§ Dataset records
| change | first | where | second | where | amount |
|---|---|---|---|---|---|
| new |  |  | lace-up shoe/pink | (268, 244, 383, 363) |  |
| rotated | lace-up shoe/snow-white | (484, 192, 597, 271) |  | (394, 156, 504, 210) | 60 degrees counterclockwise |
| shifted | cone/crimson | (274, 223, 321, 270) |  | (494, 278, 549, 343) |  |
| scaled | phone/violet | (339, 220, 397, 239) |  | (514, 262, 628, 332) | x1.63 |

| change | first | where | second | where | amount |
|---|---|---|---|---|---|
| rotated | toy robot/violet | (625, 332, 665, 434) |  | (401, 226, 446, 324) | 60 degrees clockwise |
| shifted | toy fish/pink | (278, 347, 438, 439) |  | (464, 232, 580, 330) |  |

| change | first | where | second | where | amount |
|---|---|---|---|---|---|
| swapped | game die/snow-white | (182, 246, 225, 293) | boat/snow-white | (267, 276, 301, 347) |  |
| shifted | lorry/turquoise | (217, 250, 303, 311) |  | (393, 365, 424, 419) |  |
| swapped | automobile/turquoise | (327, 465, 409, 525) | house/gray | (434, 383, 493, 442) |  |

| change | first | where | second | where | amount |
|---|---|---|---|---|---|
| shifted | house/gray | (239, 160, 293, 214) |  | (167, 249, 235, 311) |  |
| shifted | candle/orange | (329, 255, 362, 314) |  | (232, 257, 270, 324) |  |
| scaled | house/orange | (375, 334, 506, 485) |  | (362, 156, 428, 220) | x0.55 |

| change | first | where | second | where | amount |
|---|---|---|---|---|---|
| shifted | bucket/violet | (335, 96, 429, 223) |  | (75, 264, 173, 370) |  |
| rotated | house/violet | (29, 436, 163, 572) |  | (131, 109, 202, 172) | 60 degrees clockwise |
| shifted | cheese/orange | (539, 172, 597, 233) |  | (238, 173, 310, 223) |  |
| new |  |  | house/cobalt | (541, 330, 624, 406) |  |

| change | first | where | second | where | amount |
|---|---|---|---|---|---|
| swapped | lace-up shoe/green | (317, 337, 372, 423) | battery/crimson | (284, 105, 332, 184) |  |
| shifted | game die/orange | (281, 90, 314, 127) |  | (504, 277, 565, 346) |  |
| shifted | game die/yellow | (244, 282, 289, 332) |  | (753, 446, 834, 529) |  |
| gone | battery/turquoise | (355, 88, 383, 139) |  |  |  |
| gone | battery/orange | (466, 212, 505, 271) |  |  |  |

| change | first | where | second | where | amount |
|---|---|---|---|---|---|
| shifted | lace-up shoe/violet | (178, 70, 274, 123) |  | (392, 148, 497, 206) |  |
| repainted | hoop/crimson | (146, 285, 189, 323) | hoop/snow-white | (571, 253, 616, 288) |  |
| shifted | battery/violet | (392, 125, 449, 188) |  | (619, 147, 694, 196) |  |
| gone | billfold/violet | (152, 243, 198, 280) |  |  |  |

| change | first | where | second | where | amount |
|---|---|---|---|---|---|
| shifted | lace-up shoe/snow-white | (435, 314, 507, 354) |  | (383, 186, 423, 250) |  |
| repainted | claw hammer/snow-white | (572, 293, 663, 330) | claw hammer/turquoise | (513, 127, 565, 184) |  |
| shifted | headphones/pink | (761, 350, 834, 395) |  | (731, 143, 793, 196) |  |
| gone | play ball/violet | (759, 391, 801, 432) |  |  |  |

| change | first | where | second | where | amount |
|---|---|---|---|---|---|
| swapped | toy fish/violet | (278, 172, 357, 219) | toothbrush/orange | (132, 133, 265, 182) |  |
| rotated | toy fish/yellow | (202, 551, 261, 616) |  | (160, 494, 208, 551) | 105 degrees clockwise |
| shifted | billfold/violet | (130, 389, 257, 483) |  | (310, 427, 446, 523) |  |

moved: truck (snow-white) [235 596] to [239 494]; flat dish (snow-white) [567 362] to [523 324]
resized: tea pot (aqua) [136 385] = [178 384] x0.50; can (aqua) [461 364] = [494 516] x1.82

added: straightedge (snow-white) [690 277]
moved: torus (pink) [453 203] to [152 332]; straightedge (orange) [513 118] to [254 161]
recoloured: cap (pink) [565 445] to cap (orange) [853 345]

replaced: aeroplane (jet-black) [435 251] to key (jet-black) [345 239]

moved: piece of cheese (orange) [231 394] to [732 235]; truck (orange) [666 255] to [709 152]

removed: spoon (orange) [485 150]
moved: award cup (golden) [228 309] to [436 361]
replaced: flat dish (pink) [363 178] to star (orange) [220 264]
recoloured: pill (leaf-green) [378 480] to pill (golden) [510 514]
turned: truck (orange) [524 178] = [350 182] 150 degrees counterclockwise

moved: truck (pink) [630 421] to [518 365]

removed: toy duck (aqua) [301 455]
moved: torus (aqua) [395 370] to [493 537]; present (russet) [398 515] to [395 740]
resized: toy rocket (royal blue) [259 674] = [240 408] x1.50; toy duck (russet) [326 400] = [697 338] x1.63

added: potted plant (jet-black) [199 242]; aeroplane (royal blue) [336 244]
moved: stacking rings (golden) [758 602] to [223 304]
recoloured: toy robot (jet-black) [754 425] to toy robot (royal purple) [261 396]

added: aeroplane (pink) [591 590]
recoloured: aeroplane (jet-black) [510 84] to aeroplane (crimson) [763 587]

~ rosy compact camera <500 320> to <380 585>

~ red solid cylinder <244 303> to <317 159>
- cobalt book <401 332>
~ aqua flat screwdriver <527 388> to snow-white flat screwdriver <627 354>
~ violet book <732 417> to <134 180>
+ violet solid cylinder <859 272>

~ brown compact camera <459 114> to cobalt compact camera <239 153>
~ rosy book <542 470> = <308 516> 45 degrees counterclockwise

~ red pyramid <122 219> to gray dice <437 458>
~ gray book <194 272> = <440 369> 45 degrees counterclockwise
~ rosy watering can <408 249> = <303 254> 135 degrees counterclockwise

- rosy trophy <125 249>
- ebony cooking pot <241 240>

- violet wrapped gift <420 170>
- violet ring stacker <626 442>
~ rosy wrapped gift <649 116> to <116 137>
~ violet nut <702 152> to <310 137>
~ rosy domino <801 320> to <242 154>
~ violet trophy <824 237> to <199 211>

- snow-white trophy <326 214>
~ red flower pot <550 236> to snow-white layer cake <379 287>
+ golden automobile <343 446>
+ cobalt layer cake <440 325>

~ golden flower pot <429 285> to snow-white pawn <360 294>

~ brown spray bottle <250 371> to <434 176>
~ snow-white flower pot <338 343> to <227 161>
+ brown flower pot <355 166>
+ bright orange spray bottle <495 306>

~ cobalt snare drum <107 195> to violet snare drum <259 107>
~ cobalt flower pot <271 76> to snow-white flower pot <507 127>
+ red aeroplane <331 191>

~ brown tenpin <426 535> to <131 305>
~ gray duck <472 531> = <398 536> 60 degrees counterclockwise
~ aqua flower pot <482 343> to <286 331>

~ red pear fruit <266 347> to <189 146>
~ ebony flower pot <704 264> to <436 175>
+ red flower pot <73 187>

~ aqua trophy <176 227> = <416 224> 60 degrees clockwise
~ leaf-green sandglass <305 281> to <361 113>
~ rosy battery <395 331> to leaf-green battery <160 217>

§ Your assignment
What is needed here is the full listing, restated word for word.

§ Answer
| change | first | where | second | where | amount |
|---|---|---|---|---|---|
| new |  |  | lace-up shoe/pink | (268, 244, 383, 363) |  |
| rotated | lace-up shoe/snow-white | (484, 192, 597, 271) |  | (394, 156, 504, 210) | 60 degrees counterclockwise |
| shifted | cone/crimson | (274, 223, 321, 270) |  | (494, 278, 549, 343) |  |
| scaled | phone/violet | (339, 220, 397, 239) |  | (514, 262, 628, 332) | x1.63 |

| change | first | where | second | where | amount |
|---|---|---|---|---|---|
| rotated | toy robot/violet | (625, 332, 665, 434) |  | (401, 226, 446, 324) | 60 degrees clockwise |
| shifted | toy fish/pink | (278, 347, 438, 439) |  | (464, 232, 580, 330) |  |

| change | first | where | second | where | amount |
|---|---|---|---|---|---|
| swapped | game die/snow-white | (182, 246, 225, 293) | boat/snow-white | (267, 276, 301, 347) |  |
| shifted | lorry/turquoise | (217, 250, 303, 311) |  | (393, 365, 424, 419) |  |
| swapped | automobile/turquoise | (327, 465, 409, 525) | house/gray | (434, 383, 493, 442) |  |

| change | first | where | second | where | amount |
|---|---|---|---|---|---|
| shifted | house/gray | (239, 160, 293, 214) |  | (167, 249, 235, 311) |  |
| shifted | candle/orange | (329, 255, 362, 314) |  | (232, 257, 270, 324) |  |
| scaled | house/orange | (375, 334, 506, 485) |  | (362, 156, 428, 220) | x0.55 |

| change | first | where | second | where | amount |
|---|---|---|---|---|---|
| shifted | bucket/violet | (335, 96, 429, 223) |  | (75, 264, 173, 370) |  |
| rotated | house/violet | (29, 436, 163, 572) |  | (131, 109, 202, 172) | 60 degrees clockwise |
| shifted | cheese/orange | (539, 172, 597, 233) |  | (238, 173, 310, 223) |  |
| new |  |  | house/cobalt | (541, 330, 624, 406) |  |

| change | first | where | second | where | amount |
|---|---|---|---|---|---|
| swapped | lace-up shoe/green | (317, 337, 372, 423) | battery/crimson | (284, 105, 332, 184) |  |
| shifted | game die/orange | (281, 90, 314, 127) |  | (504, 277, 565, 346) |  |
| shifted | game die/yellow | (244, 282, 289, 332) |  | (753, 446, 834, 529) |  |
| gone | battery/turquoise | (355, 88, 383, 139) |  |  |  |
| gone | battery/orange | (466, 212, 505, 271) |  |  |  |

| change | first | where | second | where | amount |
|---|---|---|---|---|---|
| shifted | lace-up shoe/violet | (178, 70, 274, 123) |  | (392, 148, 497, 206) |  |
| repainted | hoop/crimson | (146, 285, 189, 323) | hoop/snow-white | (571, 253, 616, 288) |  |
| shifted | battery/violet | (392, 125, 449, 188) |  | (619, 147, 694, 196) |  |
| gone | billfold/violet | (152, 243, 198, 280) |  |  |  |

| change | first | where | second | where | amount |
|---|---|---|---|---|---|
| shifted | lace-up shoe/snow-white | (435, 314, 507, 354) |  | (383, 186, 423, 250) |  |
| repainted | claw hammer/snow-white | (572, 293, 663, 330) | claw hammer/turquoise | (513, 127, 565, 184) |  |
| shifted | headphones/pink | (761, 350, 834, 395) |  | (731, 143, 793, 196) |  |
| gone | play ball/violet | (759, 391, 801, 432) |  |  |  |

| change | first | where | second | where | amount |
|---|---|---|---|---|---|
| swapped | toy fish/violet | (278, 172, 357, 219) | toothbrush/orange | (132, 133, 265, 182) |  |
| rotated | toy fish/yellow | (202, 551, 261, 616) |  | (160, 494, 208, 551) | 105 degrees clockwise |
| shifted | billfold/violet | (130, 389, 257, 483) |  | (310, 427, 446, 523) |  |

moved: truck (snow-white) [235 596] to [239 494]; flat dish (snow-white) [567 362] to [523 324]
resized: tea pot (aqua) [136 385] = [178 384] x0.50; can (aqua) [461 364] = [494 516] x1.82

added: straightedge (snow-white) [690 277]
moved: torus (pink) [453 203] to [152 332]; straightedge (orange) [513 118] to [254 161]
recoloured: cap (pink) [565 445] to cap (orange) [853 345]

replaced: aeroplane (jet-black) [435 251] to key (jet-black) [345 239]

moved: piece of cheese (orange) [231 394] to [732 235]; truck (orange) [666 255] to [709 152]

removed: spoon (orange) [485 150]
moved: award cup (golden) [228 309] to [436 361]
replaced: flat dish (pink) [363 178] to star (orange) [220 264]
recoloured: pill (leaf-green) [378 480] to pill (golden) [510 514]
turned: truck (orange) [524 178] = [350 182] 150 degrees counterclockwise

moved: truck (pink) [630 421] to [518 365]

removed: toy duck (aqua) [301 455]
moved: torus (aqua) [395 370] to [493 537]; present (russet) [398 515] to [395 740]
resized: toy rocket (royal blue) [259 674] = [240 408] x1.50; toy duck (russet) [326 400] = [697 338] x1.63

added: potted plant (jet-black) [199 242]; aeroplane (royal blue) [336 244]
moved: stacking rings (golden) [758 602] to [223 304]
recoloured: toy robot (jet-black) [754 425] to toy robot (royal purple) [261 396]

added: aeroplane (pink) [591 590]
recoloured: aeroplane (jet-black) [510 84] to aeroplane (crimson) [763 587]

~ rosy compact camera <500 320> to <380 585>

~ red solid cylinder <244 303> to <317 159>
- cobalt book <401 332>
~ aqua flat screwdriver <527 388> to snow-white flat screwdriver <627 354>
~ violet book <732 417> to <134 180>
+ violet solid cylinder <859 272>

~ brown compact camera <459 114> to cobalt compact camera <239 153>
~ rosy book <542 470> = <308 516> 45 degrees counterclockwise

~ red pyramid <122 219> to gray dice <437 458>
~ gray book <194 272> = <440 369> 45 degrees counterclockwise
~ rosy watering can <408 249> = <303 254> 135 degrees counterclockwise

- rosy trophy <125 249>
- ebony cooking pot <241 240>

- violet wrapped gift <420 170>
- violet ring stacker <626 442>
~ rosy wrapped gift <649 116> to <116 137>
~ violet nut <702 152> to <310 137>
~ rosy domino <801 320> to <242 154>
~ violet trophy <824 237> to <199 211>

- snow-white trophy <326 214>
~ red flower pot <550 236> to snow-white layer cake <379 287>
+ golden automobile <343 446>
+ cobalt layer cake <440 325>

~ golden flower pot <429 285> to snow-white pawn <360 294>

~ brown spray bottle <250 371> to <434 176>
~ snow-white flower pot <338 343> to <227 161>
+ brown flower pot <355 166>
+ bright orange spray bottle <495 306>

~ cobalt snare drum <107 195> to violet snare drum <259 107>
~ cobalt flower pot <271 76> to snow-white flower pot <507 127>
+ red aeroplane <331 191>

~ brown tenpin <426 535> to <131 305>
~ gray duck <472 531> = <398 536> 60 degrees counterclockwise
~ aqua flower pot <482 343> to <286 331>

~ red pear fruit <266 347> to <189 146>
~ ebony flower pot <704 264> to <436 175>
+ red flower pot <73 187>

~ aqua trophy <176 227> = <416 224> 60 degrees clockwise
~ leaf-green sandglass <305 281> to <361 113>
~ rosy battery <395 331> to leaf-green battery <160 217>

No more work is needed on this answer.